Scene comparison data

BEGIN

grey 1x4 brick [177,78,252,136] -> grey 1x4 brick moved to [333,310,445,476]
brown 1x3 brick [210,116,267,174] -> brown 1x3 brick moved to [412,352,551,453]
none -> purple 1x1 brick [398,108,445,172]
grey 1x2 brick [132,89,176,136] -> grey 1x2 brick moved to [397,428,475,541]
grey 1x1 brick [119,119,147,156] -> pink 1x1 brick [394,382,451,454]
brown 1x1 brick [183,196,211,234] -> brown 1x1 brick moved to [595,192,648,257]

END
BEGIN

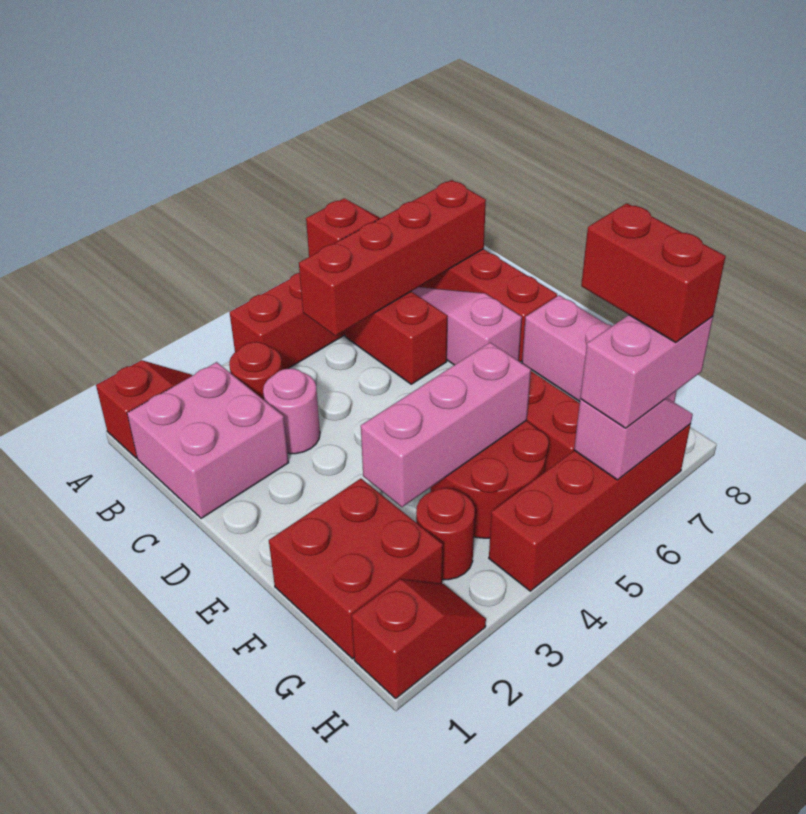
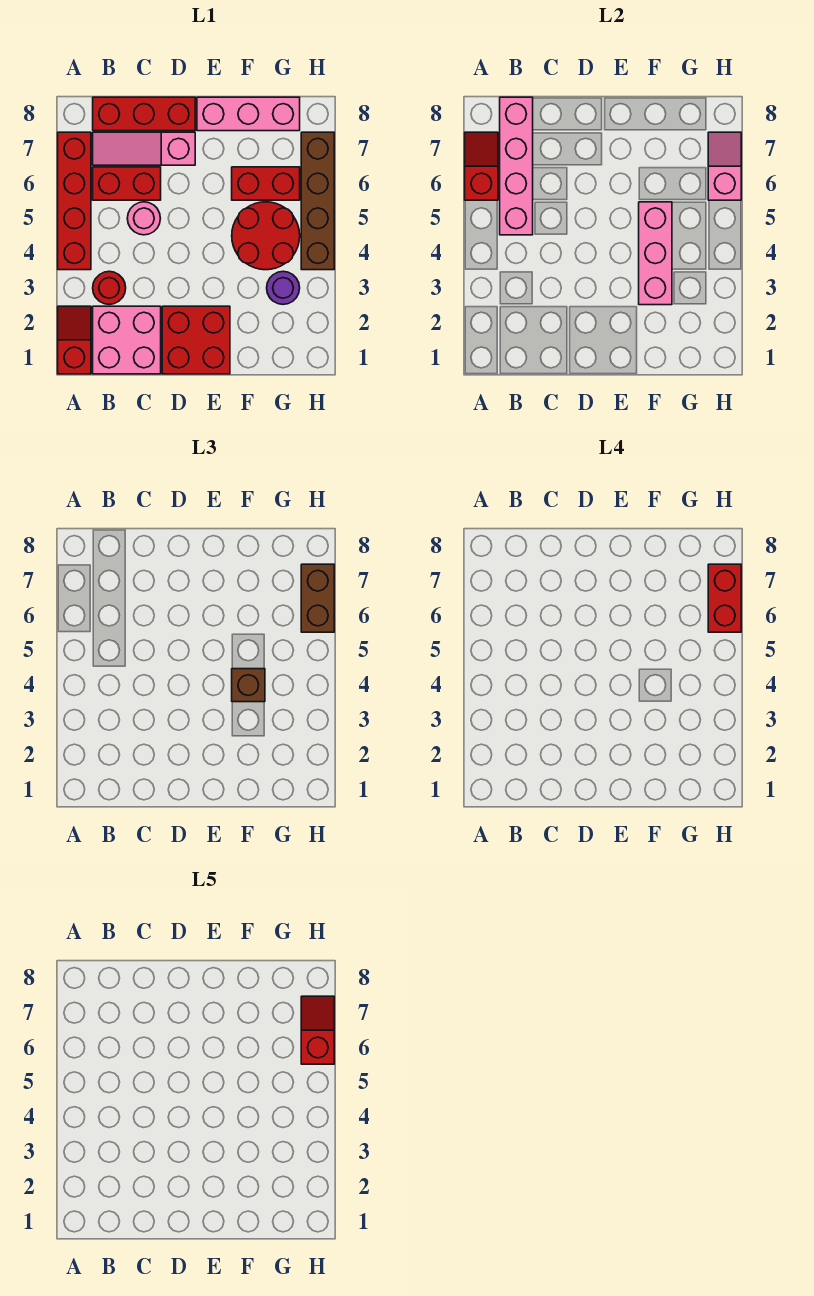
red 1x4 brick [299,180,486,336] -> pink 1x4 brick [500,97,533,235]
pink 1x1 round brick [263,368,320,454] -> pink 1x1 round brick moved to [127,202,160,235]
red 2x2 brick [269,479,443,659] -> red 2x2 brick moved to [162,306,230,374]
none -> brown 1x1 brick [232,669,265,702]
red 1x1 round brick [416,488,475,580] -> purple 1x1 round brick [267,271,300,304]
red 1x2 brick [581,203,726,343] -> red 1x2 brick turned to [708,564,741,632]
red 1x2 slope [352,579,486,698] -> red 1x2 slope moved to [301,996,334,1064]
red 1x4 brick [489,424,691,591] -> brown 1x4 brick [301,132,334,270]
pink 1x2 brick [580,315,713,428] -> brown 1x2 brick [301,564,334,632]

END

## Exercise description
Above are the entries. Output exactly the lines beginning with the line that has "red 1x4 brick [299,180,486,336]" and ending with the line that has "pink 1x2 brick".

## Exercise answer
red 1x4 brick [299,180,486,336] -> pink 1x4 brick [500,97,533,235]
pink 1x1 round brick [263,368,320,454] -> pink 1x1 round brick moved to [127,202,160,235]
red 2x2 brick [269,479,443,659] -> red 2x2 brick moved to [162,306,230,374]
none -> brown 1x1 brick [232,669,265,702]
red 1x1 round brick [416,488,475,580] -> purple 1x1 round brick [267,271,300,304]
red 1x2 brick [581,203,726,343] -> red 1x2 brick turned to [708,564,741,632]
red 1x2 slope [352,579,486,698] -> red 1x2 slope moved to [301,996,334,1064]
red 1x4 brick [489,424,691,591] -> brown 1x4 brick [301,132,334,270]
pink 1x2 brick [580,315,713,428] -> brown 1x2 brick [301,564,334,632]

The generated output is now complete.